(Stored data entries)
──────
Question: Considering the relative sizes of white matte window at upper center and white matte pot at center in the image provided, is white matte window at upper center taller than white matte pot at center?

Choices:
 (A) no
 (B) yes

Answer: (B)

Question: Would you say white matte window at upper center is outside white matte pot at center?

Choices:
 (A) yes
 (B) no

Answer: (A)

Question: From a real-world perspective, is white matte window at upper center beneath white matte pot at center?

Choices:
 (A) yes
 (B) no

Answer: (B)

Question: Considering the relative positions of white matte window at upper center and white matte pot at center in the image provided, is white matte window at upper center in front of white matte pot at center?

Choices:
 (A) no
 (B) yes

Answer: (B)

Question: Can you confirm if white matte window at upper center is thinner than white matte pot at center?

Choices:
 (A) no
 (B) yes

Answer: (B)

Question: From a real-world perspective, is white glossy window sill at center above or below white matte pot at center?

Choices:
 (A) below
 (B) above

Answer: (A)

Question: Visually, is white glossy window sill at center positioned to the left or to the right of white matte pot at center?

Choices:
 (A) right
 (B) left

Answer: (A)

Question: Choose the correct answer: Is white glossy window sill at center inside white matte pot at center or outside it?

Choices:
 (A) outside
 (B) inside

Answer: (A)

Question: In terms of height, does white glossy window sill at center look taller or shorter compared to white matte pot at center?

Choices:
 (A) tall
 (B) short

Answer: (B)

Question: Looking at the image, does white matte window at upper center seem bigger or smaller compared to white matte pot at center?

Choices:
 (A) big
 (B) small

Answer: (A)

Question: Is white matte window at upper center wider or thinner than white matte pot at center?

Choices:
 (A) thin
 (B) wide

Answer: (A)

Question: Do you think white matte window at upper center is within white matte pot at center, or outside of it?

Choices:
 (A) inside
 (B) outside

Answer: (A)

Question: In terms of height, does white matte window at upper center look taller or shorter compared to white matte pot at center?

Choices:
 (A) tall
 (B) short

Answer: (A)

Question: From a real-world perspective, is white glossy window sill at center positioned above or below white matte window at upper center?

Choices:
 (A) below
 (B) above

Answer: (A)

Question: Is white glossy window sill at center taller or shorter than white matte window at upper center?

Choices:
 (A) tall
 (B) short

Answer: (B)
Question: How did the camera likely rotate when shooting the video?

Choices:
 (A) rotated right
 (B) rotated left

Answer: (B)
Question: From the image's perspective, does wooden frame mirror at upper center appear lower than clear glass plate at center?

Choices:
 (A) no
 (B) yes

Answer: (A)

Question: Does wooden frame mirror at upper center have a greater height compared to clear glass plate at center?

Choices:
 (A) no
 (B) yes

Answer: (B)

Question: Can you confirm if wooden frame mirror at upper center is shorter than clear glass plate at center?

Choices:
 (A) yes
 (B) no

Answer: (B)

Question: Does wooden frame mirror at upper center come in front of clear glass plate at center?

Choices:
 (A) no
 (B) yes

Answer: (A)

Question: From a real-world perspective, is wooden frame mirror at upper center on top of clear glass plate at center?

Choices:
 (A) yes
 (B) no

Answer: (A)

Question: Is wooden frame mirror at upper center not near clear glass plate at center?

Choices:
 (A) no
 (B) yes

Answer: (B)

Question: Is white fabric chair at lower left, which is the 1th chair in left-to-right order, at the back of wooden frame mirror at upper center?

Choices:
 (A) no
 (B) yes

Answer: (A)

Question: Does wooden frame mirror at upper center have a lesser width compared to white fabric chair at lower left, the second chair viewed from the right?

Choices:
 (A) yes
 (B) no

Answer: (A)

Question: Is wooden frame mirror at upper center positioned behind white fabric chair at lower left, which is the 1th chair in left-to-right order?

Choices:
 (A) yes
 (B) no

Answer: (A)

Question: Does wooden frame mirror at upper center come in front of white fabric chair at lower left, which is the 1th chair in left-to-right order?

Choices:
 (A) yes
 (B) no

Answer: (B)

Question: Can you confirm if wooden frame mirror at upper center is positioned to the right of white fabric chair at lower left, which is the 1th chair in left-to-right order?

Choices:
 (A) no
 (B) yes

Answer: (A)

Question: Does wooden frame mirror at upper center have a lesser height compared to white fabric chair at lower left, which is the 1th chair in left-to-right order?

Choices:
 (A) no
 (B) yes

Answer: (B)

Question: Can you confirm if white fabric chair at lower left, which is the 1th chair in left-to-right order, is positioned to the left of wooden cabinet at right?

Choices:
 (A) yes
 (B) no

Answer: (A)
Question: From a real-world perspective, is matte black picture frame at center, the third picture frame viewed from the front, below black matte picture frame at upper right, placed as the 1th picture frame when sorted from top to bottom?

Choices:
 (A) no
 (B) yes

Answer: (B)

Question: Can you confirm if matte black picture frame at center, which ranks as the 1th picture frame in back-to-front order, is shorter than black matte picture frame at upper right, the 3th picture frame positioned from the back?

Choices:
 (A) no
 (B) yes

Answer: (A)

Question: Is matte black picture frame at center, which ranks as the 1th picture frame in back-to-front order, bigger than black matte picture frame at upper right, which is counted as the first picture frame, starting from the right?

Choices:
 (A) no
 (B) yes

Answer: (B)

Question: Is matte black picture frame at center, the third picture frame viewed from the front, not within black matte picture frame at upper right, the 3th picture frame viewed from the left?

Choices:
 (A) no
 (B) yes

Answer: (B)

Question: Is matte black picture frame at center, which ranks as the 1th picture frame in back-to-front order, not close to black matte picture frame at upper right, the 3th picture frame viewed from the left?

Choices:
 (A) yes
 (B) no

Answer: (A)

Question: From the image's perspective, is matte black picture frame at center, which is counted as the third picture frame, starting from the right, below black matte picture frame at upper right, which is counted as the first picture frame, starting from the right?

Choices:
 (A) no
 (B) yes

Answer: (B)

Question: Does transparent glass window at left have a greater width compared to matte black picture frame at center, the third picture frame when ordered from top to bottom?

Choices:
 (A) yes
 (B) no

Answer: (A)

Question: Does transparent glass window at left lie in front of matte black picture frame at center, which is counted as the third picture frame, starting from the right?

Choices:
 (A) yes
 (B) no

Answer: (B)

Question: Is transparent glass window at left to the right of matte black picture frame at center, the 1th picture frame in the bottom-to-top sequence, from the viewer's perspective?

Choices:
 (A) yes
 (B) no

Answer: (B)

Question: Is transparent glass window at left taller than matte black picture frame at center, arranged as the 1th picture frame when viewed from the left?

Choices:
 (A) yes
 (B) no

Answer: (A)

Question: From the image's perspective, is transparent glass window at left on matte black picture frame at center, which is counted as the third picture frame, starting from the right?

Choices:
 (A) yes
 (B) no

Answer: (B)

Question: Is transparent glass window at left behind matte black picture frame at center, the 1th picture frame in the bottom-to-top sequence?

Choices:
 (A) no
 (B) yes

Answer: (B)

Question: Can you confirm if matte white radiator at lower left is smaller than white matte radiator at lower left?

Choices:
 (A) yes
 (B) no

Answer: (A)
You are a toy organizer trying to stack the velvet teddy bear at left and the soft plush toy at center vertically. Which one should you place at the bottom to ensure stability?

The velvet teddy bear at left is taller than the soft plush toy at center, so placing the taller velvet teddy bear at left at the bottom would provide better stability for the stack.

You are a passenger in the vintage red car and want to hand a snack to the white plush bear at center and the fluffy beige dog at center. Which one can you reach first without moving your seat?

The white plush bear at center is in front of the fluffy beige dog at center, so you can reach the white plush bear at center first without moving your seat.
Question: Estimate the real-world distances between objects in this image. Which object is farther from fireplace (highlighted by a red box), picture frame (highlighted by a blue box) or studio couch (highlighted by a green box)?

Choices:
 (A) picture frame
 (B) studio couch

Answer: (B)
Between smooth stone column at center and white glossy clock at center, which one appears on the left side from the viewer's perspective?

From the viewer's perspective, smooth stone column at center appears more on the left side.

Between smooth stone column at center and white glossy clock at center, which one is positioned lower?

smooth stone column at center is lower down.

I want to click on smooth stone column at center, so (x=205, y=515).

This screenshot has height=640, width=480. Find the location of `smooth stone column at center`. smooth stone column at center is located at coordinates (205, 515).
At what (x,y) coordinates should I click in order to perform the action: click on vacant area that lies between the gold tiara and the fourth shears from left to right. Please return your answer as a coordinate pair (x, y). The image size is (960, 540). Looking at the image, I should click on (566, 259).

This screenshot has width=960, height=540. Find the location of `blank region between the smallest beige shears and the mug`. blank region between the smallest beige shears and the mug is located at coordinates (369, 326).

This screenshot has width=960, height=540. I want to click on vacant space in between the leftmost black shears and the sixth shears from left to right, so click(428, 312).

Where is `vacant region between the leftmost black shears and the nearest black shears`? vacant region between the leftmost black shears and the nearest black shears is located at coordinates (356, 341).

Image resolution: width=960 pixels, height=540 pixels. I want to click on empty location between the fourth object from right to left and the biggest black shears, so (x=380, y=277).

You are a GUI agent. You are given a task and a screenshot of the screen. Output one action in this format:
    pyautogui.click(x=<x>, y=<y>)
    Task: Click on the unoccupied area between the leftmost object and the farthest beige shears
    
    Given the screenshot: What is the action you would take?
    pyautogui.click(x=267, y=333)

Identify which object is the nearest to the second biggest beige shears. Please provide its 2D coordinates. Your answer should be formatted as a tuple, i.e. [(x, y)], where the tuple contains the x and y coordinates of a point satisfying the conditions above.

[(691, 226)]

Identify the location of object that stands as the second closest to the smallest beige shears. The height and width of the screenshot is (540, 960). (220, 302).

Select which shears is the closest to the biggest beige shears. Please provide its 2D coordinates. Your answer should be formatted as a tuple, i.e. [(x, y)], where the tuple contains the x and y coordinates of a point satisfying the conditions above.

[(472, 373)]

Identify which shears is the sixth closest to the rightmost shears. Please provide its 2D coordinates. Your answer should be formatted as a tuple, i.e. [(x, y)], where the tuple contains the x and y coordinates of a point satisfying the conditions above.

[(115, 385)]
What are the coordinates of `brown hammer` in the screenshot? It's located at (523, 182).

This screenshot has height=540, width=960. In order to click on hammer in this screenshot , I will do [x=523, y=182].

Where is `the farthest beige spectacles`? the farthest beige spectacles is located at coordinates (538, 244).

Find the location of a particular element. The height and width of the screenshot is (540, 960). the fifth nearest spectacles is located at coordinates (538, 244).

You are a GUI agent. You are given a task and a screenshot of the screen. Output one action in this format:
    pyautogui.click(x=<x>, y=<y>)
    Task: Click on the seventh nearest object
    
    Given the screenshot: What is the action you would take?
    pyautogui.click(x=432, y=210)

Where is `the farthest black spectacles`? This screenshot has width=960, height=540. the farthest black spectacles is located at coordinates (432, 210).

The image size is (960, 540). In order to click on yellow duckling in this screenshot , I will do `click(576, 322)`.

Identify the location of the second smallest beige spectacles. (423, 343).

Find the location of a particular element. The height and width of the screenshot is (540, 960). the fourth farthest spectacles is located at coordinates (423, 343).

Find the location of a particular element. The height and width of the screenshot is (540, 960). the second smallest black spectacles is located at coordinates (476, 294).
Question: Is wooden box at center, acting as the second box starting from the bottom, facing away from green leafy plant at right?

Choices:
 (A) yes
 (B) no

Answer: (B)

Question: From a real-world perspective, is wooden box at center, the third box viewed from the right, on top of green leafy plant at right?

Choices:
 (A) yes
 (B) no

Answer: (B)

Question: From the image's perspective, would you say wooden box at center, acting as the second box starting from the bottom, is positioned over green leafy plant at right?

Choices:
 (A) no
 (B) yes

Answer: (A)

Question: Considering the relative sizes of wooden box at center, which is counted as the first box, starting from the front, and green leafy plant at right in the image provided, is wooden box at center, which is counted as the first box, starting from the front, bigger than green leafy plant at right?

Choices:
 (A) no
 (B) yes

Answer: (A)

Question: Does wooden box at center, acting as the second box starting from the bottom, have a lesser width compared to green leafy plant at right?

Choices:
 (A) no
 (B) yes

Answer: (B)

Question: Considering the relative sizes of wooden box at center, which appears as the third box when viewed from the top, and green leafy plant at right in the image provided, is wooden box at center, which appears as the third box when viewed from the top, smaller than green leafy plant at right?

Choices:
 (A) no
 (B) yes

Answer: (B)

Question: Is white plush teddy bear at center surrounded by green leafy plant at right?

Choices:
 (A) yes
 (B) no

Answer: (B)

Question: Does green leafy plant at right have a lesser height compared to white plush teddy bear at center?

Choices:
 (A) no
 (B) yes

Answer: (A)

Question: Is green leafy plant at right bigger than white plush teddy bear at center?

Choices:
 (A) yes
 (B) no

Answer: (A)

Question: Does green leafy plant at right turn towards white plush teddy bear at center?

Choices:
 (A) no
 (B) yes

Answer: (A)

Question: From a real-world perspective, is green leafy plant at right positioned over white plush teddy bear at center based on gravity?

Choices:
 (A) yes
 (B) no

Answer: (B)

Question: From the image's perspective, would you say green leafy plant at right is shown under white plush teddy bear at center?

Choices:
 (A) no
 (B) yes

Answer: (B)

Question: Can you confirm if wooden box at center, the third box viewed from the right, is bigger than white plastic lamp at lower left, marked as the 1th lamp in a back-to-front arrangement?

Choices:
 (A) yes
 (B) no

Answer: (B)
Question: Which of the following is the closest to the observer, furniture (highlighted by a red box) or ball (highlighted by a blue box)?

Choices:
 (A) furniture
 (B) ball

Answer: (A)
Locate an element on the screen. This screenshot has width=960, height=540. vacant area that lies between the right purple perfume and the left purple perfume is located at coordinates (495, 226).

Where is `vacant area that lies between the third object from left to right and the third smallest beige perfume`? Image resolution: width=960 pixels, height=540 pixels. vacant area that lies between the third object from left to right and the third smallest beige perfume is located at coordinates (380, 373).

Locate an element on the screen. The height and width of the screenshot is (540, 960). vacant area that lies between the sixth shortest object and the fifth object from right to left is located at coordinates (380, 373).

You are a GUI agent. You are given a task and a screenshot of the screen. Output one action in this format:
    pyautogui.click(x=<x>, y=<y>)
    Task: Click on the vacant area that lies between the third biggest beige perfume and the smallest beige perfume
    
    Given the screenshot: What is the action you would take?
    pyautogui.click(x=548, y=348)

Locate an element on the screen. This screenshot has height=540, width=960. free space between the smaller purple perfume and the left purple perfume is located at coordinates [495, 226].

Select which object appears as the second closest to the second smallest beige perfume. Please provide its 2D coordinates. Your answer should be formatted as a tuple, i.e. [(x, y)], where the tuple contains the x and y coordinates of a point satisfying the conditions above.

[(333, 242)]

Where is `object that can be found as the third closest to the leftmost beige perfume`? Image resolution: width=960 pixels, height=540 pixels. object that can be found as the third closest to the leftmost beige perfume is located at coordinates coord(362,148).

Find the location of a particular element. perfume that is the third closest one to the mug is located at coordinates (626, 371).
──────
- [EXERCISE INSTRUCTIONS]: Report each line of the data above that contains the string "terms".

- [ANSWER TO THIS PROBLEM]:
Question: In terms of height, does white glossy window sill at center look taller or shorter compared to white matte pot at center?
Question: In terms of height, does white matte window at upper center look taller or shorter compared to white matte pot at center?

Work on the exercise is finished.